[Entries taken from a collection]
"""
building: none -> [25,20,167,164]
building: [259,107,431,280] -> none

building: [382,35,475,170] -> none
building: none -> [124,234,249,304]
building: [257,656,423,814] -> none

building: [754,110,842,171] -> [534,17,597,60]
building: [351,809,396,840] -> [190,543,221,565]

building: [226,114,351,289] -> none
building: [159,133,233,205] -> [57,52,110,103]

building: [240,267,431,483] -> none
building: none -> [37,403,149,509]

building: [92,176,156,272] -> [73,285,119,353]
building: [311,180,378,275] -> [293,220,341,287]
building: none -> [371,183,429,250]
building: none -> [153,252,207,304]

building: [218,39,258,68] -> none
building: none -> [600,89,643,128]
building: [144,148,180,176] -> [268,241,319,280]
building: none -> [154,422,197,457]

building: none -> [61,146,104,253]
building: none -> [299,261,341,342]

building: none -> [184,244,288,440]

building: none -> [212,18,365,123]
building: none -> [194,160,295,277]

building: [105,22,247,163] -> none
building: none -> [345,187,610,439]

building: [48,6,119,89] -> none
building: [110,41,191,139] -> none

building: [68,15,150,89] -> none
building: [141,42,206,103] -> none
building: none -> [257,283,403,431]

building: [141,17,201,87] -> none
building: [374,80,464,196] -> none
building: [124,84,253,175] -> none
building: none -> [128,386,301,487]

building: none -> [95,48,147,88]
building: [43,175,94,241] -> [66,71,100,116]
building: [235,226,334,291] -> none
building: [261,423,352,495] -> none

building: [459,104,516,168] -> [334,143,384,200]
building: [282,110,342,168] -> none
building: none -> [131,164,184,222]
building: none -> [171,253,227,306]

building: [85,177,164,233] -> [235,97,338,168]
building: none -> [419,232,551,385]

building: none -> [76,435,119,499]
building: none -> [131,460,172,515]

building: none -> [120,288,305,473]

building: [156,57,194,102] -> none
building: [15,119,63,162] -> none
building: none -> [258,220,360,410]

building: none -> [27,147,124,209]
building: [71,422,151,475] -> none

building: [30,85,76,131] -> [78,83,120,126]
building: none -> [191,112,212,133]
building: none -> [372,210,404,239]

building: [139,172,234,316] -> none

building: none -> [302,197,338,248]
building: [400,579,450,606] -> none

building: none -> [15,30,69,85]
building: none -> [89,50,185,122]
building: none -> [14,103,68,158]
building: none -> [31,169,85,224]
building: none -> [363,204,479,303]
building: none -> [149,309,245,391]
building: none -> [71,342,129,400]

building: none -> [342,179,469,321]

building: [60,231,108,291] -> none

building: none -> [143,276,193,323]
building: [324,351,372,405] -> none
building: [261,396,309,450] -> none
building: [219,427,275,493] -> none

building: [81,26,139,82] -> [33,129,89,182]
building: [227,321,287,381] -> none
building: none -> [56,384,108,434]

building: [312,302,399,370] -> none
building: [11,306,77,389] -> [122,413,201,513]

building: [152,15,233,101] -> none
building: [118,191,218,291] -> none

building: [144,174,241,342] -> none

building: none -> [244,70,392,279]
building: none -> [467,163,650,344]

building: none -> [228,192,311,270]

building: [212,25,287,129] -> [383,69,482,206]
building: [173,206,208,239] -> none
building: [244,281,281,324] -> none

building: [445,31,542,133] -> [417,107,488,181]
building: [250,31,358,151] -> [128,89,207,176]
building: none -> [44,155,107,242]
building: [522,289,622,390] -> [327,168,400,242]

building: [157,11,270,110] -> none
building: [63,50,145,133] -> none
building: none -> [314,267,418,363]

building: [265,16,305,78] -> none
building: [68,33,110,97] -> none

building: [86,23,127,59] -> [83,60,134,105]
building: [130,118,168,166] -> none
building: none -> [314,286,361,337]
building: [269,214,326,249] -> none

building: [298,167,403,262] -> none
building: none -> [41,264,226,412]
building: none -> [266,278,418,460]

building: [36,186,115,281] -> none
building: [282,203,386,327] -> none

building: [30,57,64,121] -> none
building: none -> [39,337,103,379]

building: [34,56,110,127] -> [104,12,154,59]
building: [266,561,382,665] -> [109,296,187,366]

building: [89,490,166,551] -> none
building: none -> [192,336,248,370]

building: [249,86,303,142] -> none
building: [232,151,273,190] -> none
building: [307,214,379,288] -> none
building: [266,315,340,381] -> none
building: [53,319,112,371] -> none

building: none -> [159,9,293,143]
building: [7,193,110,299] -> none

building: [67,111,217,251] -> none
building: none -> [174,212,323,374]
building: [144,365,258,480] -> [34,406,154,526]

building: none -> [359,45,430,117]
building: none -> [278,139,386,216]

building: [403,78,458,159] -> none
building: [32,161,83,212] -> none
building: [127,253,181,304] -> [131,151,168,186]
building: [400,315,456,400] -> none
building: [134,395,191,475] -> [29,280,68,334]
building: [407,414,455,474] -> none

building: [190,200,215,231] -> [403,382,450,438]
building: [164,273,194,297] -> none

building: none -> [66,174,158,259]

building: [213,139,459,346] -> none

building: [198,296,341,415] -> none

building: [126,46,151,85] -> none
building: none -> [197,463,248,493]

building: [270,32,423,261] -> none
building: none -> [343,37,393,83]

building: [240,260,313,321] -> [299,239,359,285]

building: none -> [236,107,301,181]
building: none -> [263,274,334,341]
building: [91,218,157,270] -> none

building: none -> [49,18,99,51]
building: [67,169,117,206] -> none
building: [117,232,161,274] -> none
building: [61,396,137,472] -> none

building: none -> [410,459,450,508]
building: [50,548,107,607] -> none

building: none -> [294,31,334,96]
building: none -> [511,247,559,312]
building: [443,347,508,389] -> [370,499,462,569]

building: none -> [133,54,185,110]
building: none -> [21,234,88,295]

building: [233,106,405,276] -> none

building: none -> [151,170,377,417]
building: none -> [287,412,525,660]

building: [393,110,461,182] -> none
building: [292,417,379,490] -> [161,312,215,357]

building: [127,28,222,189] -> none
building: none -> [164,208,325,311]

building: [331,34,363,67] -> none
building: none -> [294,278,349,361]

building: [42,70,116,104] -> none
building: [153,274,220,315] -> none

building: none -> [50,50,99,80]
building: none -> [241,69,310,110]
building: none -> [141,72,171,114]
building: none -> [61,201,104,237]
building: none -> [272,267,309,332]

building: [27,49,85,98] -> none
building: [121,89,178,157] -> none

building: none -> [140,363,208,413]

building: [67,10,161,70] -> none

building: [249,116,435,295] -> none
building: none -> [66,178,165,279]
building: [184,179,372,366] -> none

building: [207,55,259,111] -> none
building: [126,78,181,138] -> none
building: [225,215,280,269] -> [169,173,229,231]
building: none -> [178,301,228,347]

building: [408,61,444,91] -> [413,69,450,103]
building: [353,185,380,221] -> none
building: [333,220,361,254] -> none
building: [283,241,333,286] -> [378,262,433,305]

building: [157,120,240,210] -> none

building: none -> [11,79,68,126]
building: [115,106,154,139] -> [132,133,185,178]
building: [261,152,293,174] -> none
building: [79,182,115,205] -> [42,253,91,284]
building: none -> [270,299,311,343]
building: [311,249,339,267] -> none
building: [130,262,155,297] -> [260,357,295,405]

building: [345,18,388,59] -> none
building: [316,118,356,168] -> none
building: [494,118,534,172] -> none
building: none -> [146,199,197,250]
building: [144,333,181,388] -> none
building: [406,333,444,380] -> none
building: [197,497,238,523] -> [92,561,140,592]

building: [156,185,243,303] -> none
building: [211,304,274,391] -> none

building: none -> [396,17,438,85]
"""
:: Task instructions ::
Your task is an exact transcription of every line above.

:: Exercise solution ::
building: none -> [25,20,167,164]
building: [259,107,431,280] -> none

building: [382,35,475,170] -> none
building: none -> [124,234,249,304]
building: [257,656,423,814] -> none

building: [754,110,842,171] -> [534,17,597,60]
building: [351,809,396,840] -> [190,543,221,565]

building: [226,114,351,289] -> none
building: [159,133,233,205] -> [57,52,110,103]

building: [240,267,431,483] -> none
building: none -> [37,403,149,509]

building: [92,176,156,272] -> [73,285,119,353]
building: [311,180,378,275] -> [293,220,341,287]
building: none -> [371,183,429,250]
building: none -> [153,252,207,304]

building: [218,39,258,68] -> none
building: none -> [600,89,643,128]
building: [144,148,180,176] -> [268,241,319,280]
building: none -> [154,422,197,457]

building: none -> [61,146,104,253]
building: none -> [299,261,341,342]

building: none -> [184,244,288,440]

building: none -> [212,18,365,123]
building: none -> [194,160,295,277]

building: [105,22,247,163] -> none
building: none -> [345,187,610,439]

building: [48,6,119,89] -> none
building: [110,41,191,139] -> none

building: [68,15,150,89] -> none
building: [141,42,206,103] -> none
building: none -> [257,283,403,431]

building: [141,17,201,87] -> none
building: [374,80,464,196] -> none
building: [124,84,253,175] -> none
building: none -> [128,386,301,487]

building: none -> [95,48,147,88]
building: [43,175,94,241] -> [66,71,100,116]
building: [235,226,334,291] -> none
building: [261,423,352,495] -> none

building: [459,104,516,168] -> [334,143,384,200]
building: [282,110,342,168] -> none
building: none -> [131,164,184,222]
building: none -> [171,253,227,306]

building: [85,177,164,233] -> [235,97,338,168]
building: none -> [419,232,551,385]

building: none -> [76,435,119,499]
building: none -> [131,460,172,515]

building: none -> [120,288,305,473]

building: [156,57,194,102] -> none
building: [15,119,63,162] -> none
building: none -> [258,220,360,410]

building: none -> [27,147,124,209]
building: [71,422,151,475] -> none

building: [30,85,76,131] -> [78,83,120,126]
building: none -> [191,112,212,133]
building: none -> [372,210,404,239]

building: [139,172,234,316] -> none

building: none -> [302,197,338,248]
building: [400,579,450,606] -> none

building: none -> [15,30,69,85]
building: none -> [89,50,185,122]
building: none -> [14,103,68,158]
building: none -> [31,169,85,224]
building: none -> [363,204,479,303]
building: none -> [149,309,245,391]
building: none -> [71,342,129,400]

building: none -> [342,179,469,321]

building: [60,231,108,291] -> none

building: none -> [143,276,193,323]
building: [324,351,372,405] -> none
building: [261,396,309,450] -> none
building: [219,427,275,493] -> none

building: [81,26,139,82] -> [33,129,89,182]
building: [227,321,287,381] -> none
building: none -> [56,384,108,434]

building: [312,302,399,370] -> none
building: [11,306,77,389] -> [122,413,201,513]

building: [152,15,233,101] -> none
building: [118,191,218,291] -> none

building: [144,174,241,342] -> none

building: none -> [244,70,392,279]
building: none -> [467,163,650,344]

building: none -> [228,192,311,270]

building: [212,25,287,129] -> [383,69,482,206]
building: [173,206,208,239] -> none
building: [244,281,281,324] -> none

building: [445,31,542,133] -> [417,107,488,181]
building: [250,31,358,151] -> [128,89,207,176]
building: none -> [44,155,107,242]
building: [522,289,622,390] -> [327,168,400,242]

building: [157,11,270,110] -> none
building: [63,50,145,133] -> none
building: none -> [314,267,418,363]

building: [265,16,305,78] -> none
building: [68,33,110,97] -> none

building: [86,23,127,59] -> [83,60,134,105]
building: [130,118,168,166] -> none
building: none -> [314,286,361,337]
building: [269,214,326,249] -> none

building: [298,167,403,262] -> none
building: none -> [41,264,226,412]
building: none -> [266,278,418,460]

building: [36,186,115,281] -> none
building: [282,203,386,327] -> none

building: [30,57,64,121] -> none
building: none -> [39,337,103,379]

building: [34,56,110,127] -> [104,12,154,59]
building: [266,561,382,665] -> [109,296,187,366]

building: [89,490,166,551] -> none
building: none -> [192,336,248,370]

building: [249,86,303,142] -> none
building: [232,151,273,190] -> none
building: [307,214,379,288] -> none
building: [266,315,340,381] -> none
building: [53,319,112,371] -> none

building: none -> [159,9,293,143]
building: [7,193,110,299] -> none

building: [67,111,217,251] -> none
building: none -> [174,212,323,374]
building: [144,365,258,480] -> [34,406,154,526]

building: none -> [359,45,430,117]
building: none -> [278,139,386,216]

building: [403,78,458,159] -> none
building: [32,161,83,212] -> none
building: [127,253,181,304] -> [131,151,168,186]
building: [400,315,456,400] -> none
building: [134,395,191,475] -> [29,280,68,334]
building: [407,414,455,474] -> none

building: [190,200,215,231] -> [403,382,450,438]
building: [164,273,194,297] -> none

building: none -> [66,174,158,259]

building: [213,139,459,346] -> none

building: [198,296,341,415] -> none

building: [126,46,151,85] -> none
building: none -> [197,463,248,493]

building: [270,32,423,261] -> none
building: none -> [343,37,393,83]

building: [240,260,313,321] -> [299,239,359,285]

building: none -> [236,107,301,181]
building: none -> [263,274,334,341]
building: [91,218,157,270] -> none

building: none -> [49,18,99,51]
building: [67,169,117,206] -> none
building: [117,232,161,274] -> none
building: [61,396,137,472] -> none

building: none -> [410,459,450,508]
building: [50,548,107,607] -> none

building: none -> [294,31,334,96]
building: none -> [511,247,559,312]
building: [443,347,508,389] -> [370,499,462,569]

building: none -> [133,54,185,110]
building: none -> [21,234,88,295]

building: [233,106,405,276] -> none

building: none -> [151,170,377,417]
building: none -> [287,412,525,660]

building: [393,110,461,182] -> none
building: [292,417,379,490] -> [161,312,215,357]

building: [127,28,222,189] -> none
building: none -> [164,208,325,311]

building: [331,34,363,67] -> none
building: none -> [294,278,349,361]

building: [42,70,116,104] -> none
building: [153,274,220,315] -> none

building: none -> [50,50,99,80]
building: none -> [241,69,310,110]
building: none -> [141,72,171,114]
building: none -> [61,201,104,237]
building: none -> [272,267,309,332]

building: [27,49,85,98] -> none
building: [121,89,178,157] -> none

building: none -> [140,363,208,413]

building: [67,10,161,70] -> none

building: [249,116,435,295] -> none
building: none -> [66,178,165,279]
building: [184,179,372,366] -> none

building: [207,55,259,111] -> none
building: [126,78,181,138] -> none
building: [225,215,280,269] -> [169,173,229,231]
building: none -> [178,301,228,347]

building: [408,61,444,91] -> [413,69,450,103]
building: [353,185,380,221] -> none
building: [333,220,361,254] -> none
building: [283,241,333,286] -> [378,262,433,305]

building: [157,120,240,210] -> none

building: none -> [11,79,68,126]
building: [115,106,154,139] -> [132,133,185,178]
building: [261,152,293,174] -> none
building: [79,182,115,205] -> [42,253,91,284]
building: none -> [270,299,311,343]
building: [311,249,339,267] -> none
building: [130,262,155,297] -> [260,357,295,405]

building: [345,18,388,59] -> none
building: [316,118,356,168] -> none
building: [494,118,534,172] -> none
building: none -> [146,199,197,250]
building: [144,333,181,388] -> none
building: [406,333,444,380] -> none
building: [197,497,238,523] -> [92,561,140,592]

building: [156,185,243,303] -> none
building: [211,304,274,391] -> none

building: none -> [396,17,438,85]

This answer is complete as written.